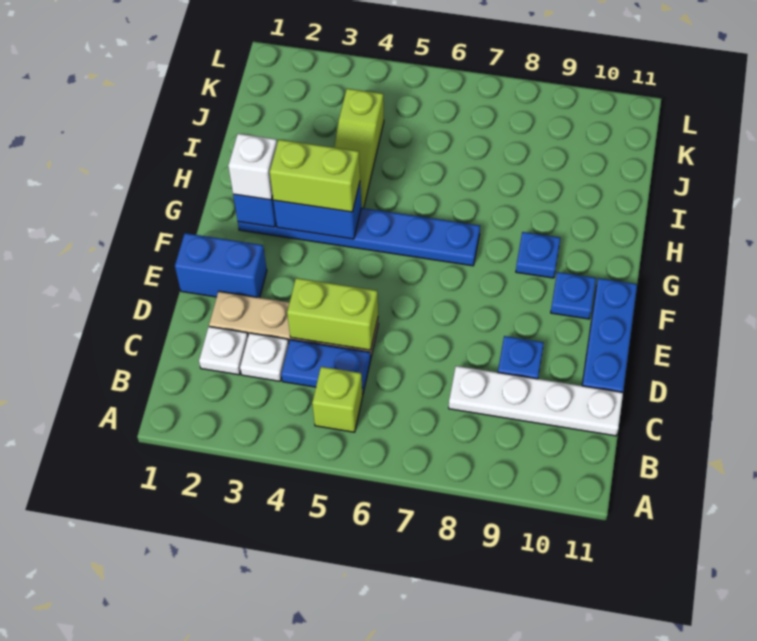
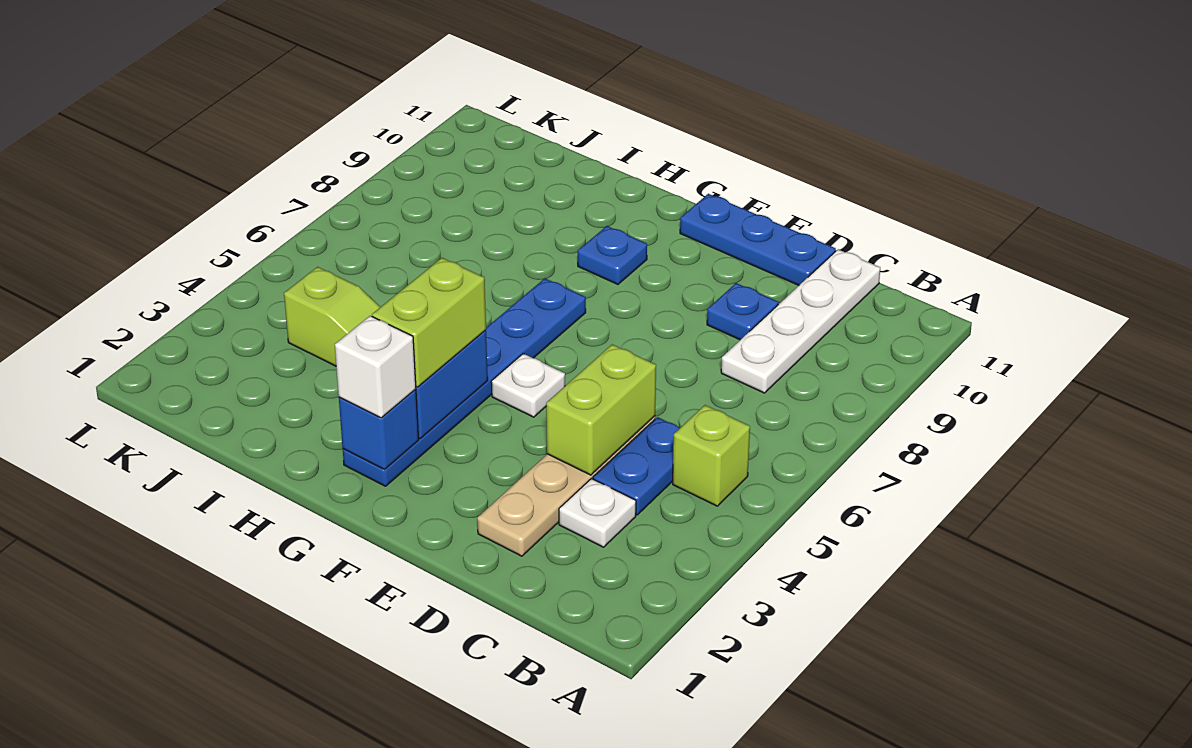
white plate C2 level 1 -> white plate F5 level 1
blue brick E1:E2 level 1 -> none
blue plate F10 level 1 -> none

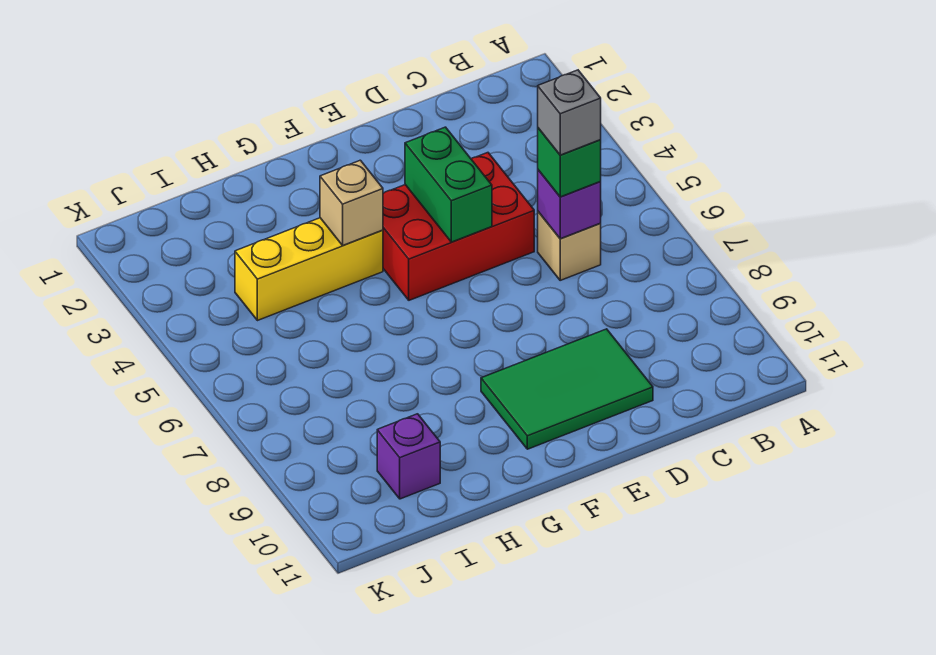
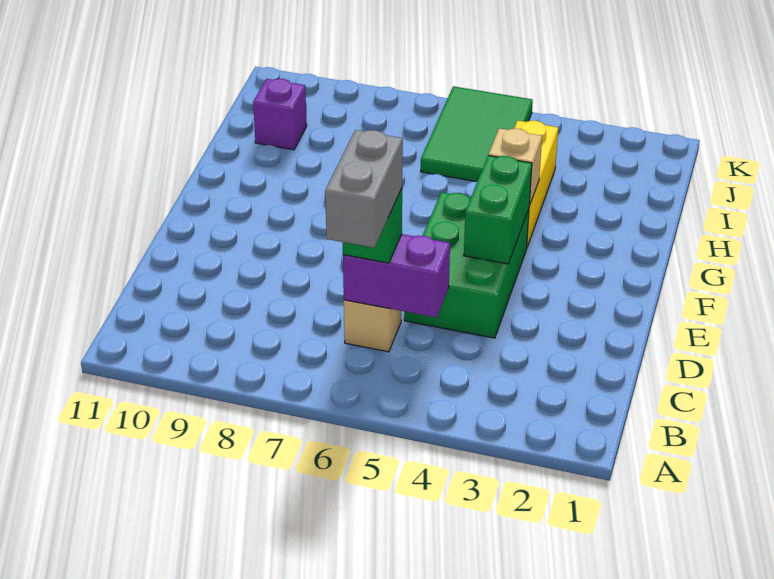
purple brick C6 level 2 -> purple brick C5:C6 level 2
grey brick C6 level 4 -> grey brick B6:C6 level 4
red brick D4:F5 level 1 -> green brick D4:F5 level 1
green tile D9:F10 level 1 -> green tile I5:K6 level 1
green brick E4:E5 level 2 -> green brick E4:F4 level 2

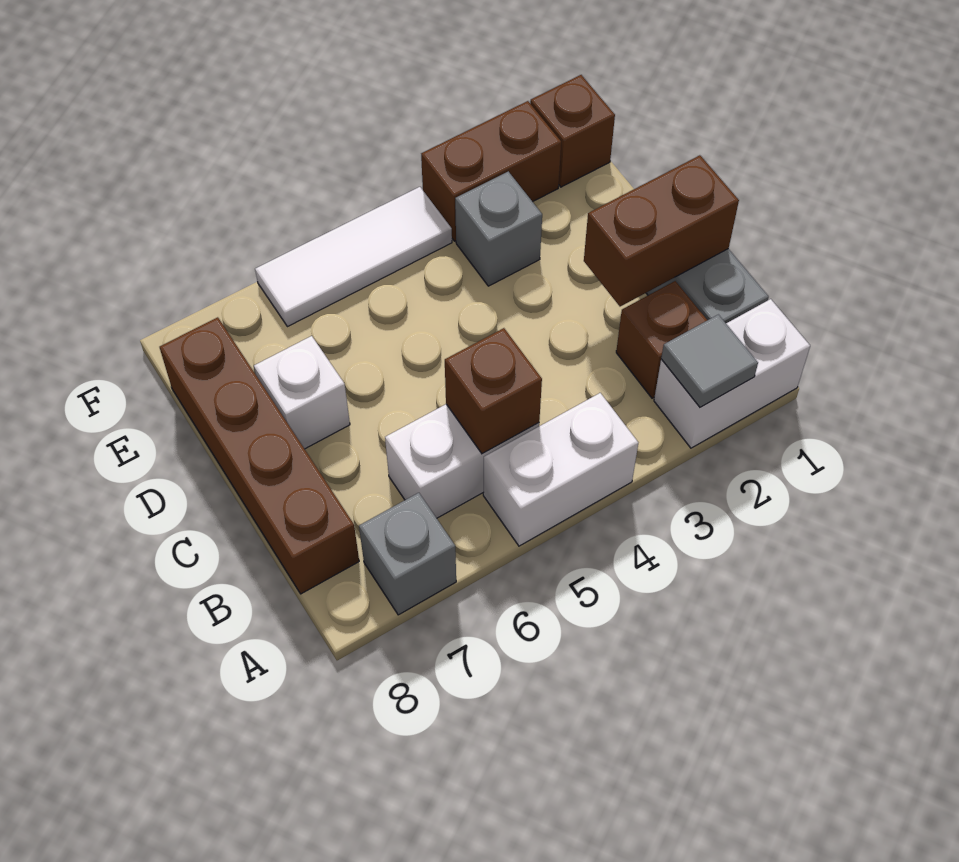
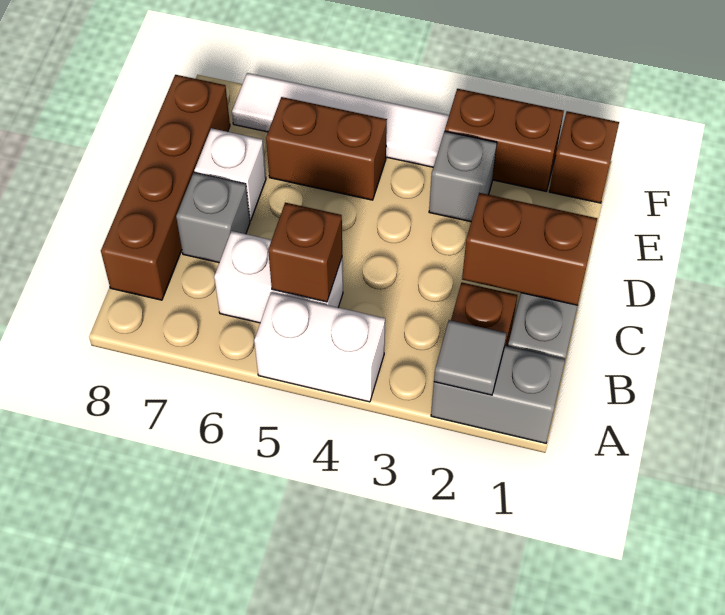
white brick A1:A2 level 1 -> grey brick A1:A2 level 1
grey brick A7 level 1 -> grey brick C7 level 1
none -> brown brick E5:E6 level 1
white tile F4:F6 level 1 -> white tile F4:F7 level 1

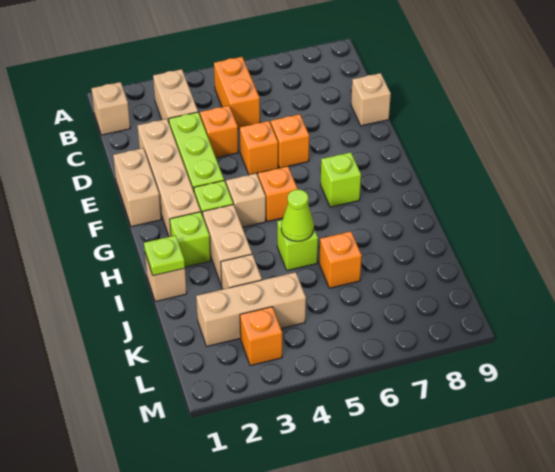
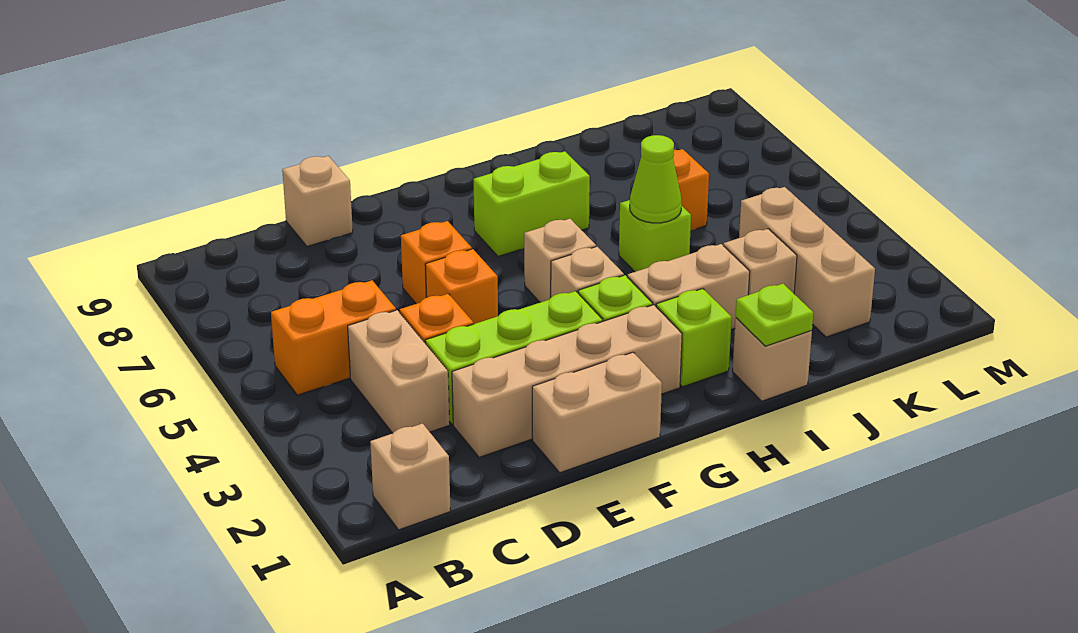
tan brick B3:C3 level 1 -> tan brick C3:C4 level 1
orange brick G5 level 1 -> tan brick G5 level 1
lime brick G7 level 1 -> lime brick G7:H7 level 1
orange brick L3 level 1 -> none

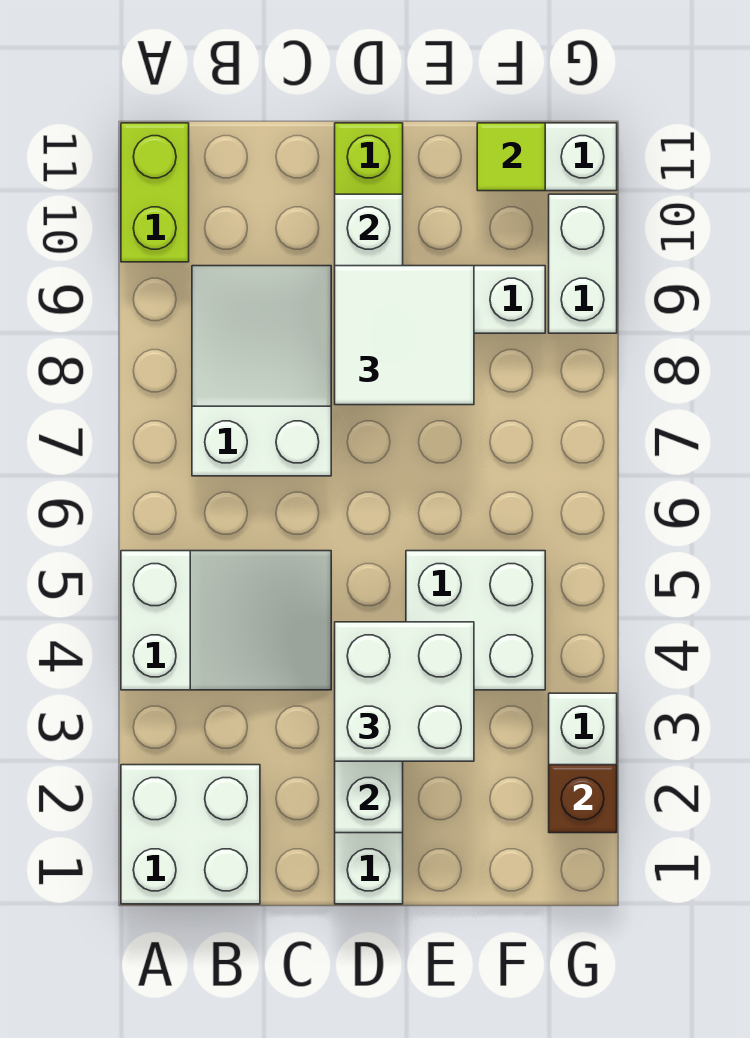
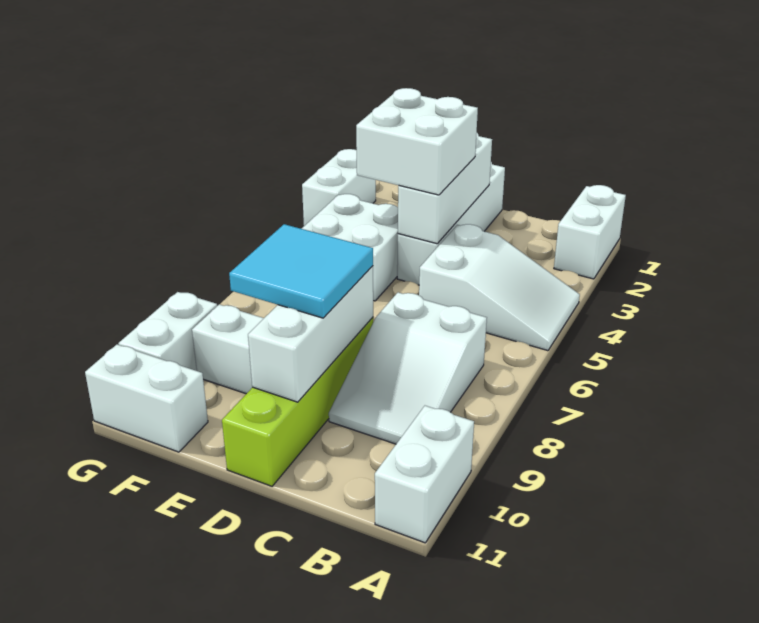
white brick A1:B2 level 1 -> white brick A1:A2 level 1
white slope A4:C5 level 1 top A -> white slope A4:C5 level 1 top C
lime brick A10:A11 level 1 -> white brick A10:A11 level 1
white tile D8:E9 level 3 -> cyan tile D8:E9 level 3
lime tile F11 level 2 -> none
brown brick G2 level 2 -> none

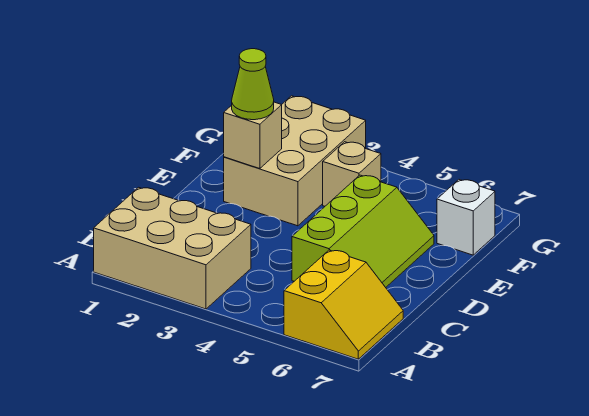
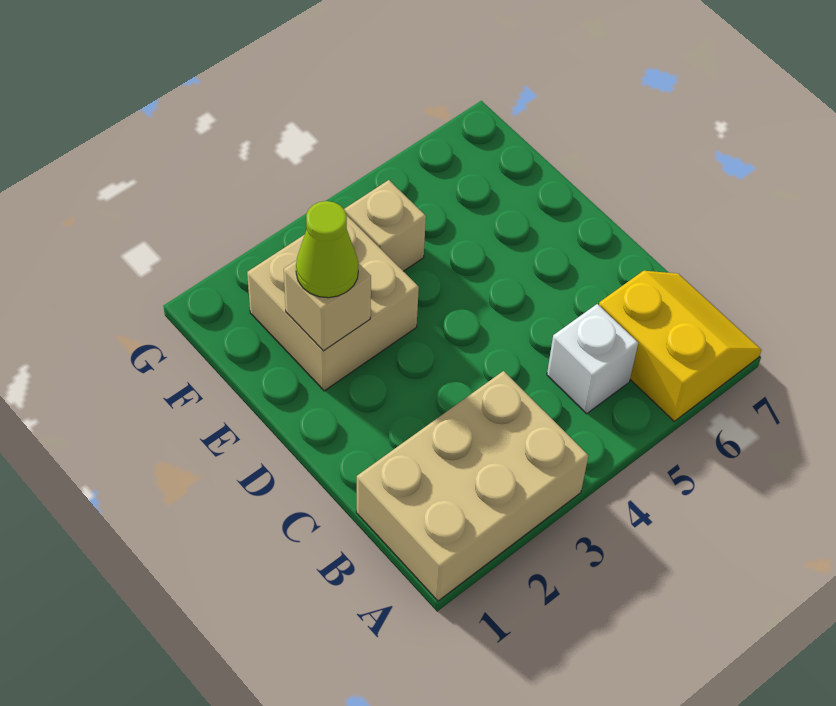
lime slope C5:E6 level 1 top 5 -> none
tan brick E2:G3 level 1 -> tan brick E2:F3 level 1
white brick F7 level 1 -> white brick B5 level 1

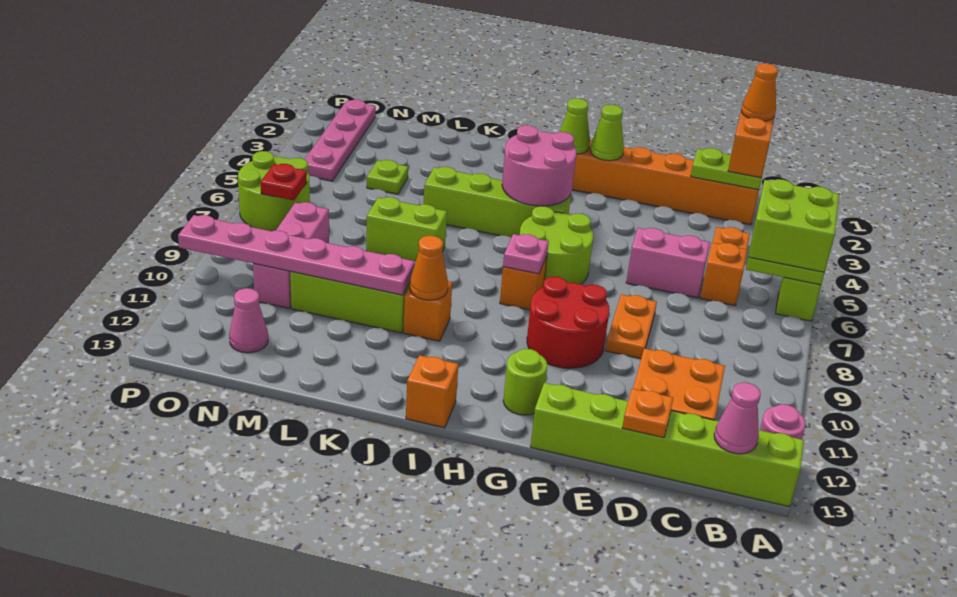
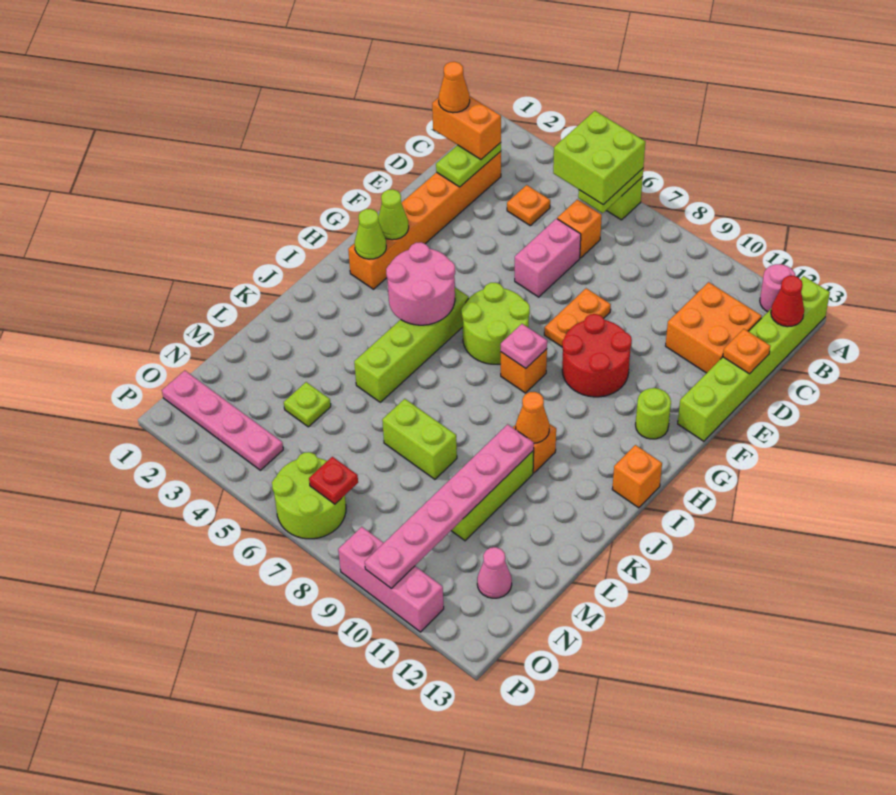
pink cone B13 level 2 -> red cone B13 level 2
orange plate E8:E9 level 1 -> orange plate E8:F8 level 1
lime brick K7:L7 level 1 -> lime brick L7:L8 level 1
pink brick N8:N10 level 1 -> pink brick P9:P11 level 1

* * * * * * * * *

→ What is being asked
Once you have identified the lines above that contain "orange", copy each of them.

→ Task solution
orange brick G5 level 1 -> tan brick G5 level 1
orange brick L3 level 1 -> none
orange plate E8:E9 level 1 -> orange plate E8:F8 level 1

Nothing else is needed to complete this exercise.